(INSTRUCTION): Pick out the lines below that include the string "section".

Data records:
>> START

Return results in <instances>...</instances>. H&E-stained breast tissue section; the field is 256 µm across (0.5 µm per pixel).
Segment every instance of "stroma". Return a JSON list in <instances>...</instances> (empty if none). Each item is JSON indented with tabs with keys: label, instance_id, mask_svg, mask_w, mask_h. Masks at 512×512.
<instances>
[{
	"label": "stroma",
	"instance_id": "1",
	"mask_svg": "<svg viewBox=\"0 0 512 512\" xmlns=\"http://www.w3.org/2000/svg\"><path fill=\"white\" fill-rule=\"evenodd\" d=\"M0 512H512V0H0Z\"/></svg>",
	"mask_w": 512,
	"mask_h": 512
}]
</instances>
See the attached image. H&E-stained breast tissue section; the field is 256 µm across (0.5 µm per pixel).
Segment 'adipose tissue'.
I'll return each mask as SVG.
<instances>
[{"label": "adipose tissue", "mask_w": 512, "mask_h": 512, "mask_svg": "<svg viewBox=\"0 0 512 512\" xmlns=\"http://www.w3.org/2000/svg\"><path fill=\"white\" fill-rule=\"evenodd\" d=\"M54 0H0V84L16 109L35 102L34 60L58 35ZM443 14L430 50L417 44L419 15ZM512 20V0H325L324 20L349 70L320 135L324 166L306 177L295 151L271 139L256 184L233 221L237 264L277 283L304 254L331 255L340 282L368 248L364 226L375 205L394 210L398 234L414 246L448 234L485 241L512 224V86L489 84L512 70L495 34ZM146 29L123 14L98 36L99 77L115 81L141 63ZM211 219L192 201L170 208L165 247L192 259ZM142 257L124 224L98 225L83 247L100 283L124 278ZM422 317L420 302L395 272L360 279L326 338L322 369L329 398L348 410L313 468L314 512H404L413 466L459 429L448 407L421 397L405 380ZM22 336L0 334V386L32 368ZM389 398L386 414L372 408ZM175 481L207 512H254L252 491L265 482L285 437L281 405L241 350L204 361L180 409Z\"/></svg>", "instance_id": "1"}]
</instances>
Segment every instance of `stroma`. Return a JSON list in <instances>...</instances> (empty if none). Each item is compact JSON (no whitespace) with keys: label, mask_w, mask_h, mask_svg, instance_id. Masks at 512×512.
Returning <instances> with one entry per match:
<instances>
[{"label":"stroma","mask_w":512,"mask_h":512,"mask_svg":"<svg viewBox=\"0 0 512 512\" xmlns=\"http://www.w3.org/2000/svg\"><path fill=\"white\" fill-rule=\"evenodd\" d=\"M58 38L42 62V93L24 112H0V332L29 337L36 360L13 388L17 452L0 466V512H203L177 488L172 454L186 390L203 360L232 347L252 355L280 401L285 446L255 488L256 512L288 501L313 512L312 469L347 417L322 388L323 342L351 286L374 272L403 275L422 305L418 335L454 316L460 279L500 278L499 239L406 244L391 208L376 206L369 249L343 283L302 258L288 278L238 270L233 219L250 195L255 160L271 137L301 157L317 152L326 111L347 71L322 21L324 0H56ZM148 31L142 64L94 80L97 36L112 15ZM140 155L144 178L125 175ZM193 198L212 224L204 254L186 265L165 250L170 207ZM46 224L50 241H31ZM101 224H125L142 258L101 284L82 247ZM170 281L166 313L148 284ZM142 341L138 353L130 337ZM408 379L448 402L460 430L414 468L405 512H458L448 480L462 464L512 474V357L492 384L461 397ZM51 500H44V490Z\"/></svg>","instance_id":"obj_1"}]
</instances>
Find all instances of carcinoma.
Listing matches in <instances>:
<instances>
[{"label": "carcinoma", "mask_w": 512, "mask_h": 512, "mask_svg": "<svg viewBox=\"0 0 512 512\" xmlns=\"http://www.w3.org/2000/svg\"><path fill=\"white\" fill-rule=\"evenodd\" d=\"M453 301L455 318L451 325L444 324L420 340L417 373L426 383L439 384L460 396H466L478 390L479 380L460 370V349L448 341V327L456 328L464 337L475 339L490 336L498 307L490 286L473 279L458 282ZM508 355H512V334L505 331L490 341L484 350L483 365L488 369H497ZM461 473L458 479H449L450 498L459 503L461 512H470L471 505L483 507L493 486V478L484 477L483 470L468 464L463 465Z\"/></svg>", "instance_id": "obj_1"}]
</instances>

>> END

(RESPONSE):
Return results in <instances>...</instances>. H&E-stained breast tissue section; the field is 256 µm across (0.5 µm per pixel).
See the attached image. H&E-stained breast tissue section; the field is 256 µm across (0.5 µm per pixel).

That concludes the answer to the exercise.